-- Work order --
Please reproduce all entries word for word, leaving every image behind.

-- Records shown --
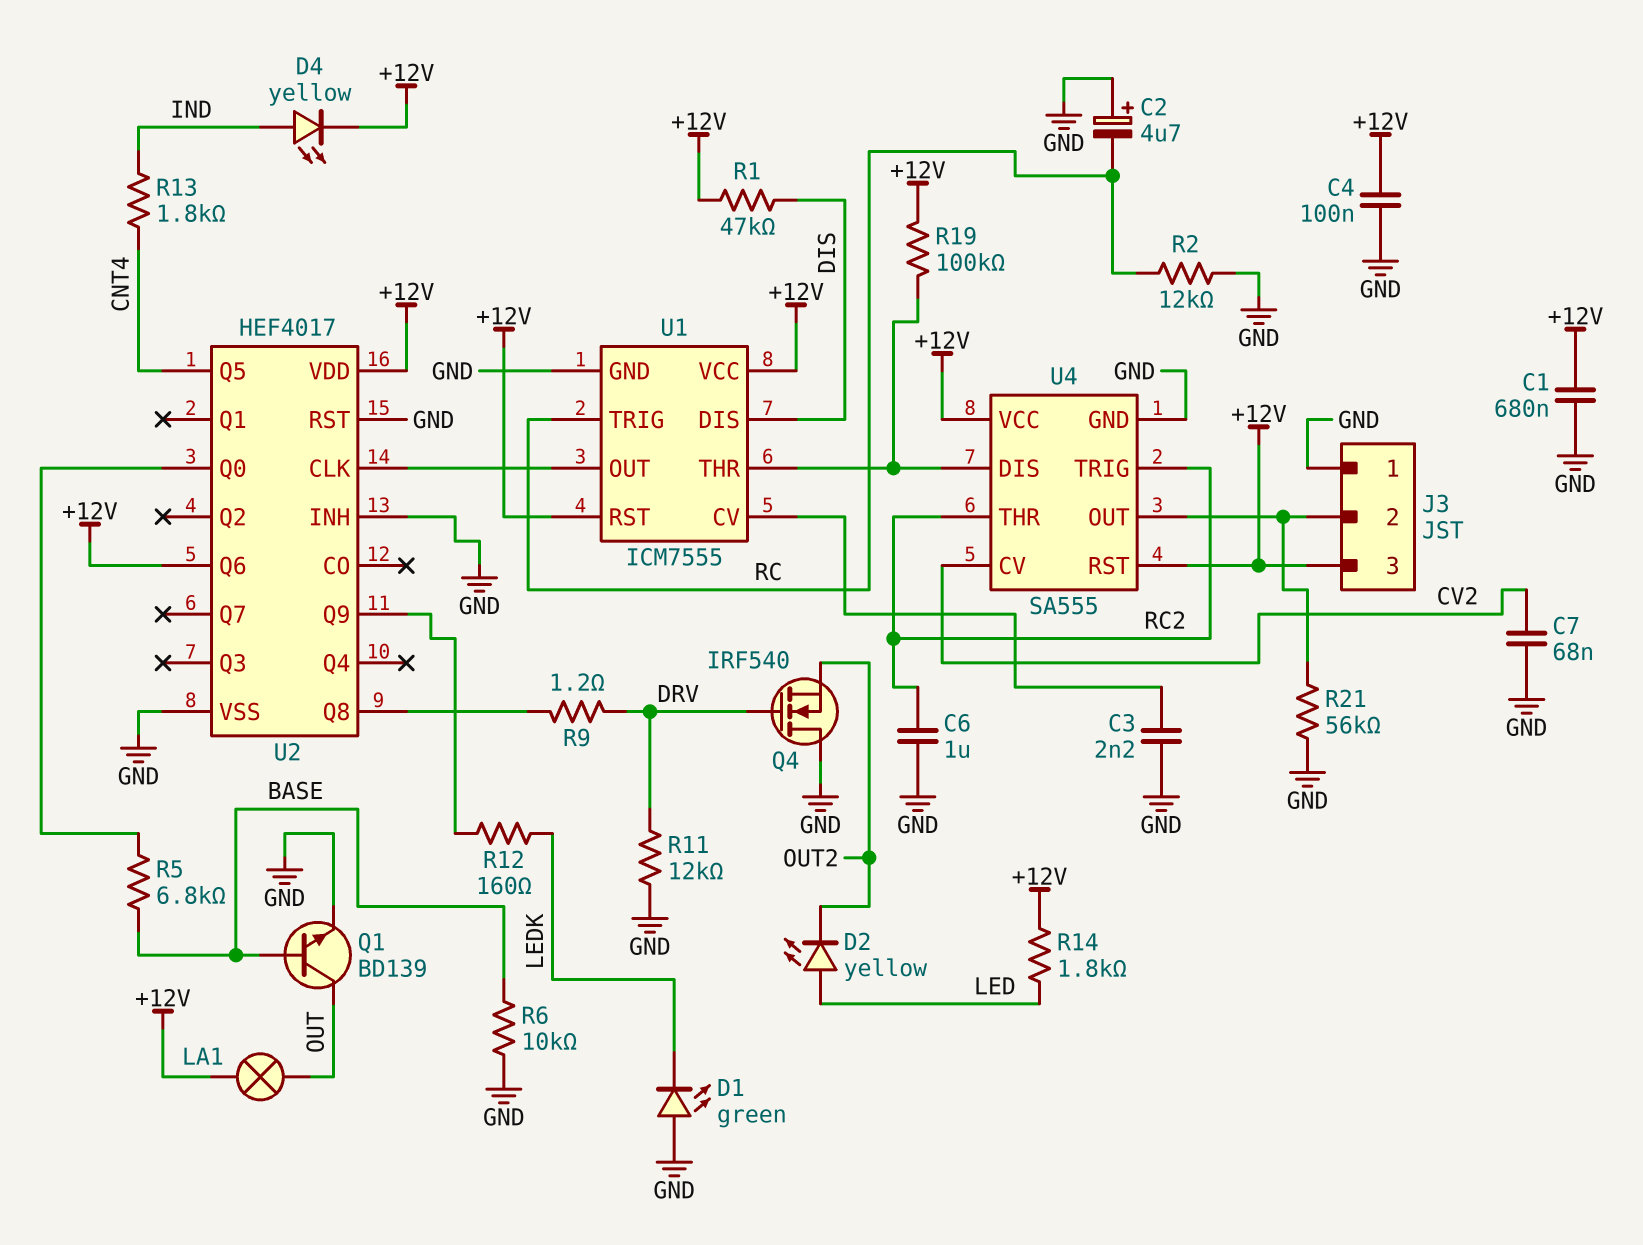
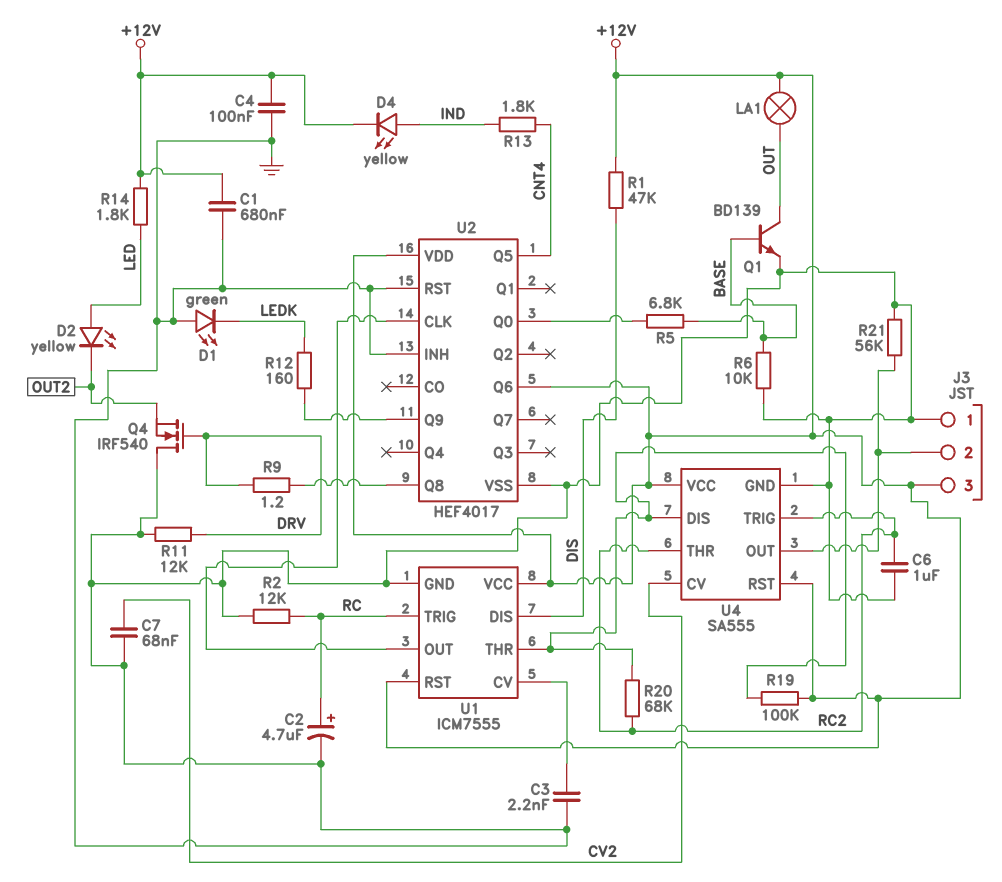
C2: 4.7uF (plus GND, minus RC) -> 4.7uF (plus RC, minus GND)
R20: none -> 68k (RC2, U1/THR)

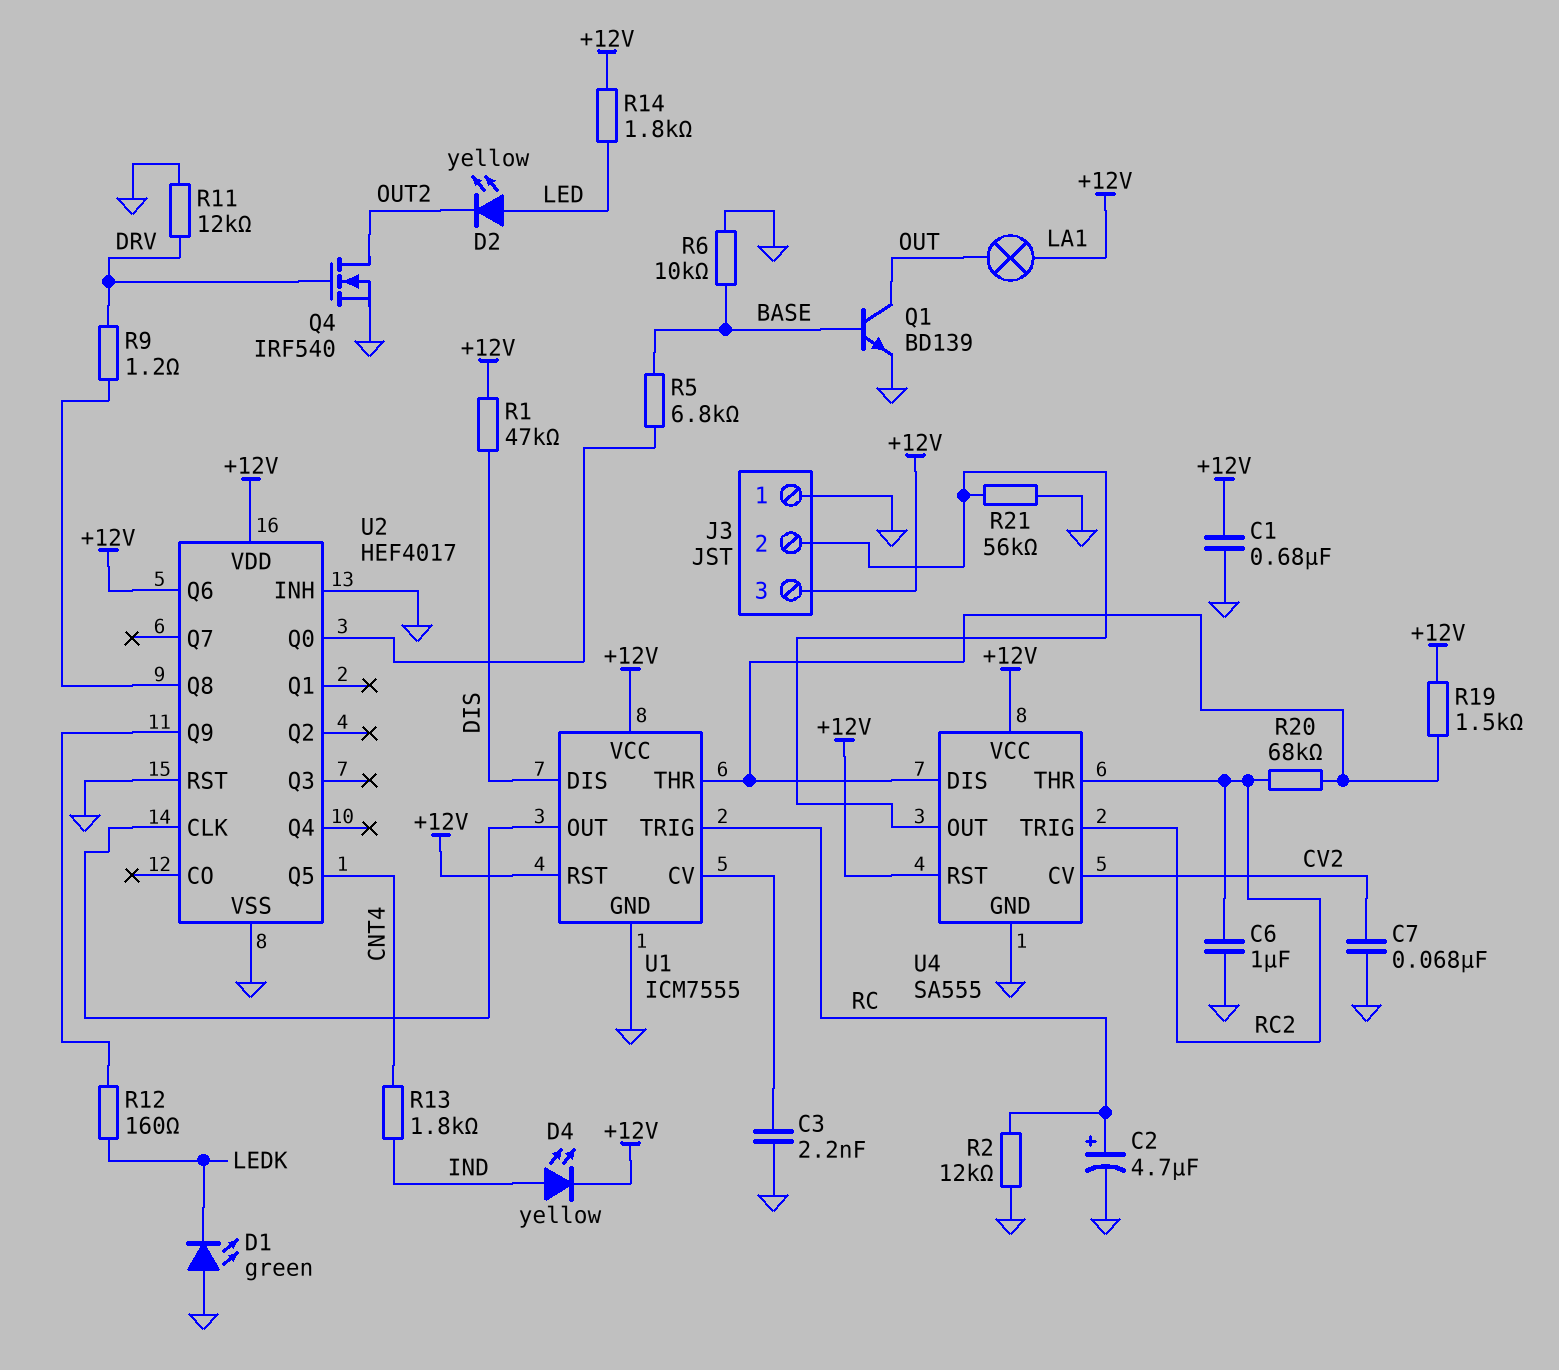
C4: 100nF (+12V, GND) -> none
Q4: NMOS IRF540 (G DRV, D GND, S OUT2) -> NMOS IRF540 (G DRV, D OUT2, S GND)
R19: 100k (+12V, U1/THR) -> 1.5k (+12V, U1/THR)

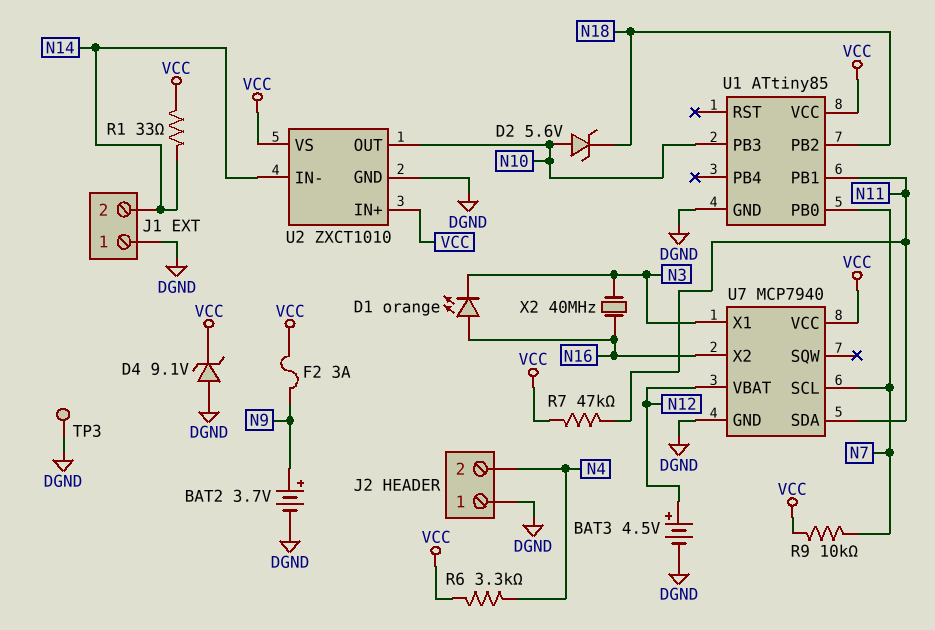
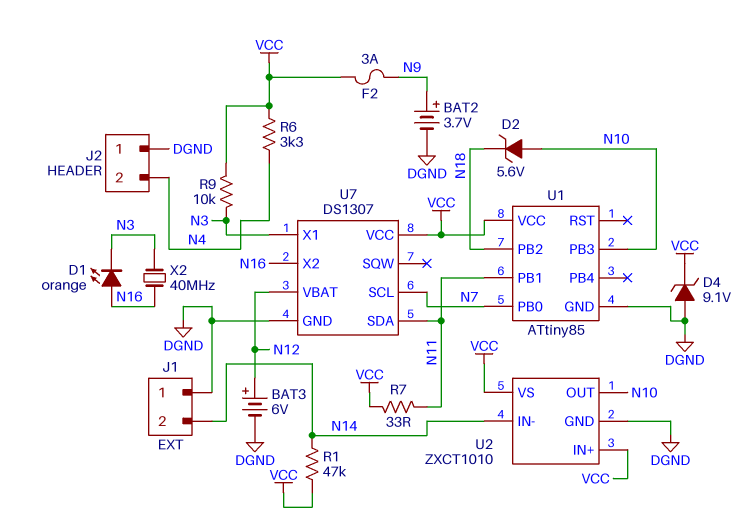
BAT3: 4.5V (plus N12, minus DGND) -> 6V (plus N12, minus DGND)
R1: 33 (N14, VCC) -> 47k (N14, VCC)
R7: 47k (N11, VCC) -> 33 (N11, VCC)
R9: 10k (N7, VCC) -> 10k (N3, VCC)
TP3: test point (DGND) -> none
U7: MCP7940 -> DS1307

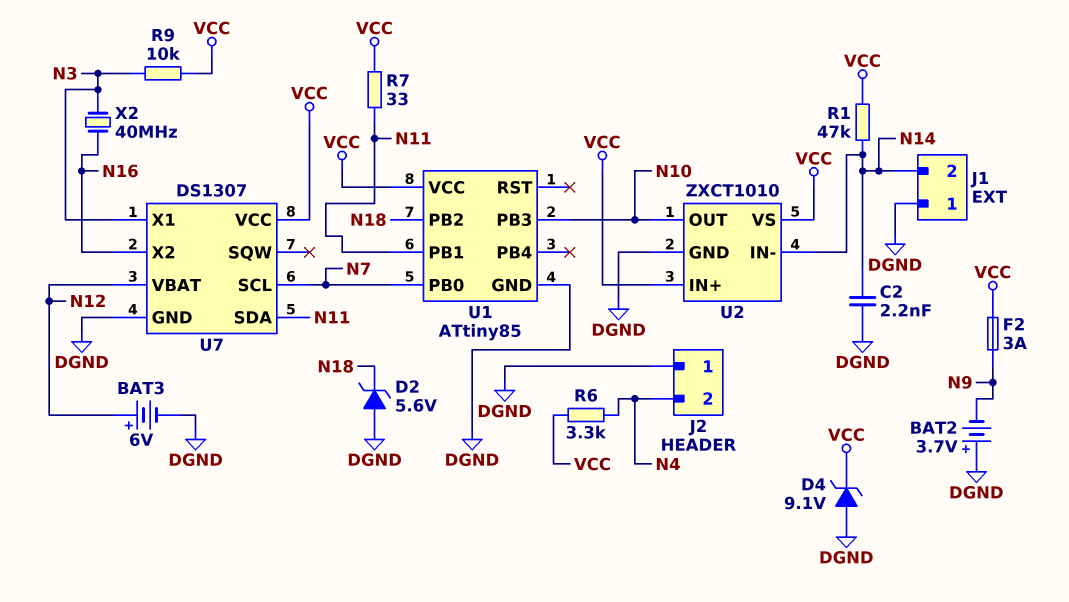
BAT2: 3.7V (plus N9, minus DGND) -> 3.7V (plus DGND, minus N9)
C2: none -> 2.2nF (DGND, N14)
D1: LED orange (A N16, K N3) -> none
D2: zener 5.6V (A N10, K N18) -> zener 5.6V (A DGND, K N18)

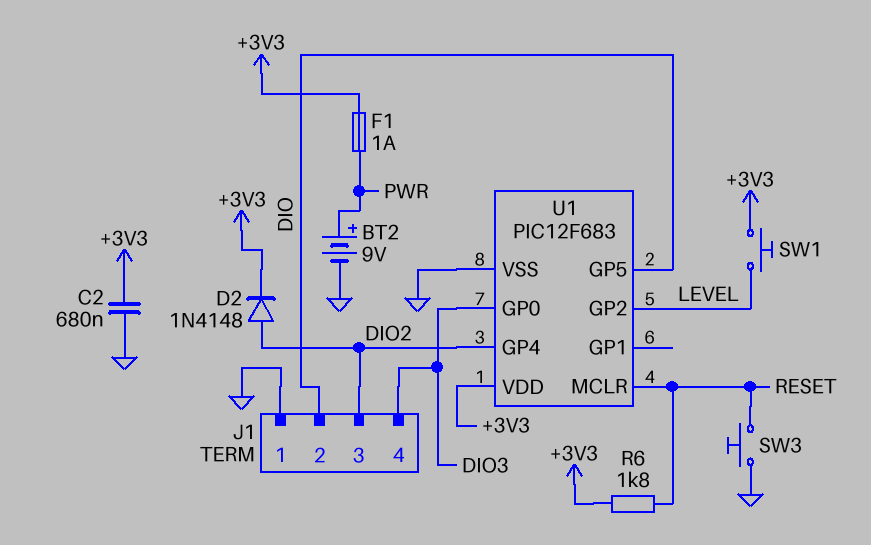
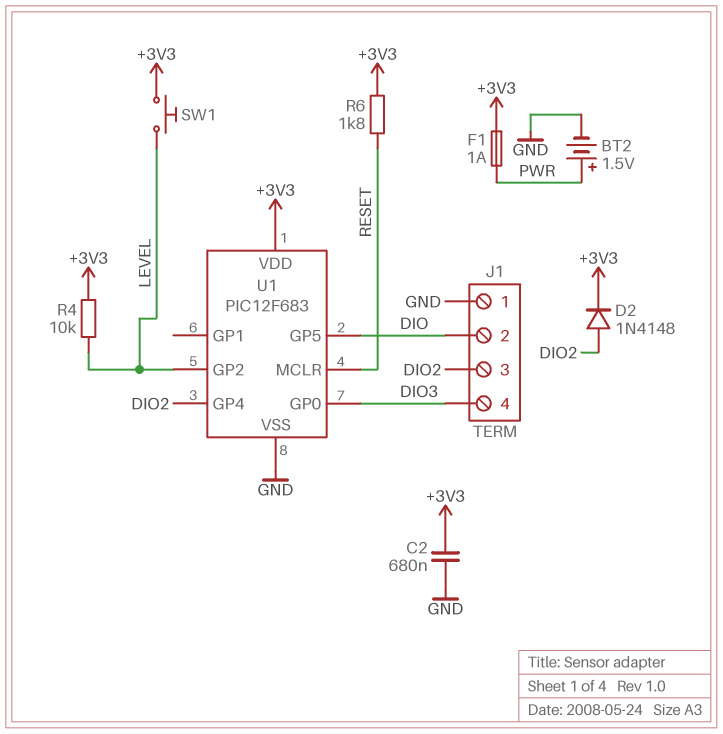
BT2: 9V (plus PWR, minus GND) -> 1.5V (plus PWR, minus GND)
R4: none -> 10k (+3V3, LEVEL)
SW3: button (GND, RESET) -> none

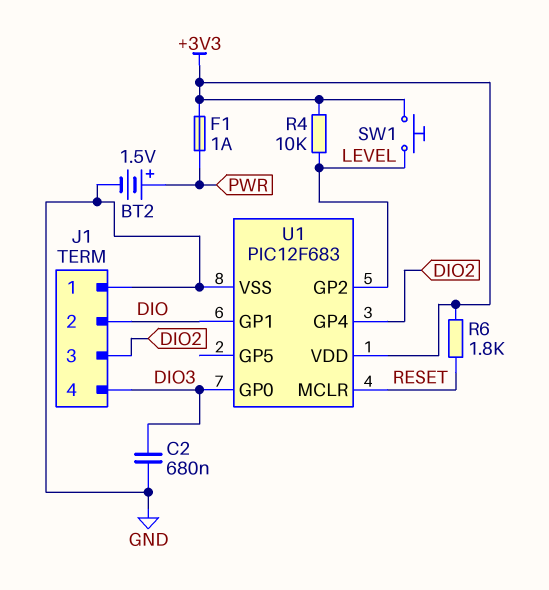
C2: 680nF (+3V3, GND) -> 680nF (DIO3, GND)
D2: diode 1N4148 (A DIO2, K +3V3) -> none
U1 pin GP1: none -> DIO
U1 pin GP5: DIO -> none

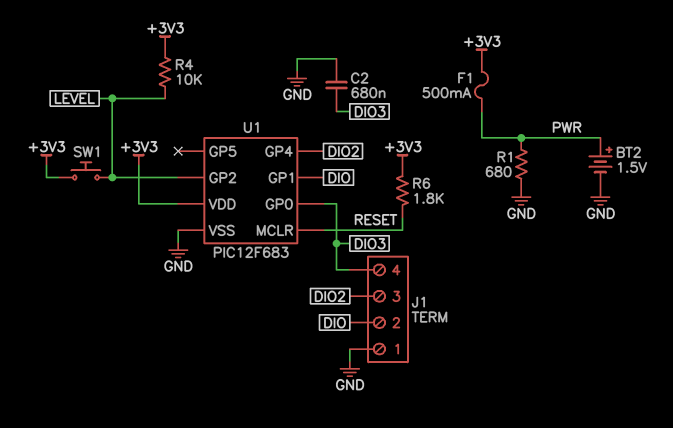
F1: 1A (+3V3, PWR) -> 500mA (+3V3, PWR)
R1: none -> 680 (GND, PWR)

-- Your solution --
C2: 4.7uF (plus GND, minus RC) -> 4.7uF (plus RC, minus GND)
R20: none -> 68k (RC2, U1/THR)

C4: 100nF (+12V, GND) -> none
Q4: NMOS IRF540 (G DRV, D GND, S OUT2) -> NMOS IRF540 (G DRV, D OUT2, S GND)
R19: 100k (+12V, U1/THR) -> 1.5k (+12V, U1/THR)

BAT3: 4.5V (plus N12, minus DGND) -> 6V (plus N12, minus DGND)
R1: 33 (N14, VCC) -> 47k (N14, VCC)
R7: 47k (N11, VCC) -> 33 (N11, VCC)
R9: 10k (N7, VCC) -> 10k (N3, VCC)
TP3: test point (DGND) -> none
U7: MCP7940 -> DS1307

BAT2: 3.7V (plus N9, minus DGND) -> 3.7V (plus DGND, minus N9)
C2: none -> 2.2nF (DGND, N14)
D1: LED orange (A N16, K N3) -> none
D2: zener 5.6V (A N10, K N18) -> zener 5.6V (A DGND, K N18)

BT2: 9V (plus PWR, minus GND) -> 1.5V (plus PWR, minus GND)
R4: none -> 10k (+3V3, LEVEL)
SW3: button (GND, RESET) -> none

C2: 680nF (+3V3, GND) -> 680nF (DIO3, GND)
D2: diode 1N4148 (A DIO2, K +3V3) -> none
U1 pin GP1: none -> DIO
U1 pin GP5: DIO -> none

F1: 1A (+3V3, PWR) -> 500mA (+3V3, PWR)
R1: none -> 680 (GND, PWR)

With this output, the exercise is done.